*** Records shown Section Begins ***
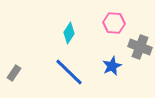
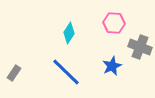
blue line: moved 3 px left
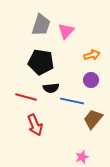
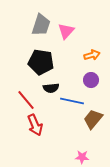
red line: moved 3 px down; rotated 35 degrees clockwise
pink star: rotated 24 degrees clockwise
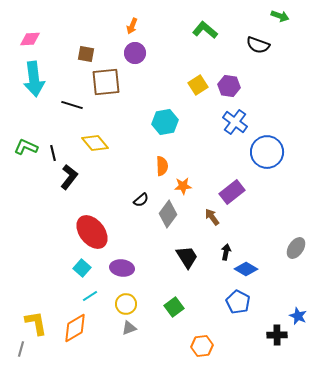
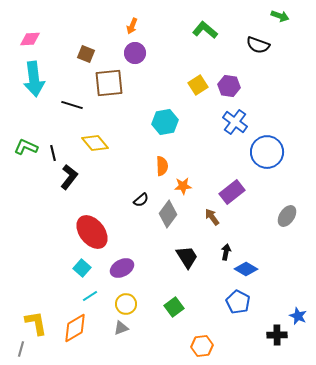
brown square at (86, 54): rotated 12 degrees clockwise
brown square at (106, 82): moved 3 px right, 1 px down
gray ellipse at (296, 248): moved 9 px left, 32 px up
purple ellipse at (122, 268): rotated 35 degrees counterclockwise
gray triangle at (129, 328): moved 8 px left
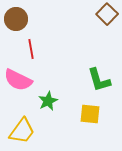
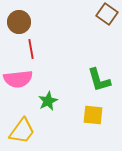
brown square: rotated 10 degrees counterclockwise
brown circle: moved 3 px right, 3 px down
pink semicircle: moved 1 px up; rotated 32 degrees counterclockwise
yellow square: moved 3 px right, 1 px down
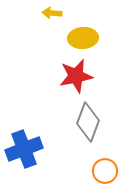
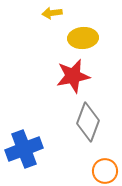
yellow arrow: rotated 12 degrees counterclockwise
red star: moved 3 px left
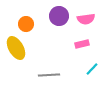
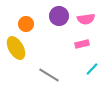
gray line: rotated 35 degrees clockwise
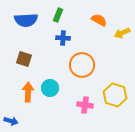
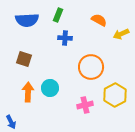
blue semicircle: moved 1 px right
yellow arrow: moved 1 px left, 1 px down
blue cross: moved 2 px right
orange circle: moved 9 px right, 2 px down
yellow hexagon: rotated 15 degrees clockwise
pink cross: rotated 21 degrees counterclockwise
blue arrow: moved 1 px down; rotated 48 degrees clockwise
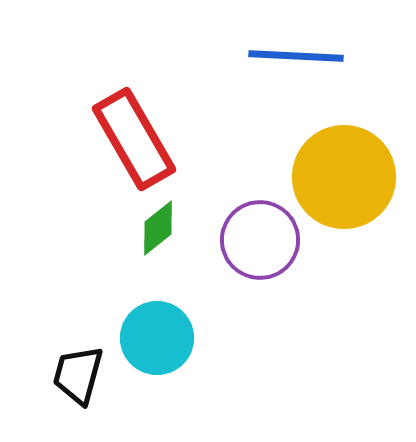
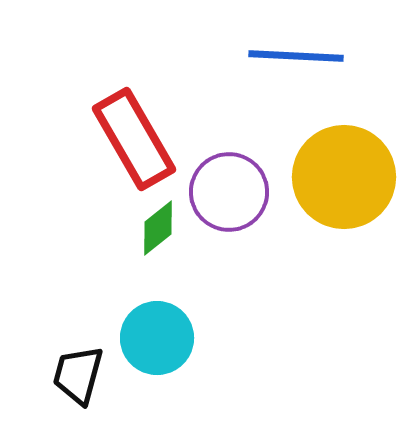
purple circle: moved 31 px left, 48 px up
*** Records shown Section Ends ***
§ Goal of the exercise: Using the records above, print exactly the run of lines that starts with the line with "gray triangle at (129, 328): moved 8 px left" and goes on through the line with "blue cross: moved 2 px right", pictures excluded.

§ Response:
gray triangle at (129, 328): moved 8 px left
brown square: rotated 10 degrees counterclockwise
brown circle: moved 3 px right, 3 px down
pink semicircle: moved 1 px up; rotated 32 degrees counterclockwise
yellow square: moved 3 px right, 1 px down
yellow arrow: rotated 12 degrees counterclockwise
red star: moved 3 px left
gray line: rotated 35 degrees clockwise
blue semicircle: moved 1 px right
yellow arrow: moved 1 px left, 1 px down
blue cross: moved 2 px right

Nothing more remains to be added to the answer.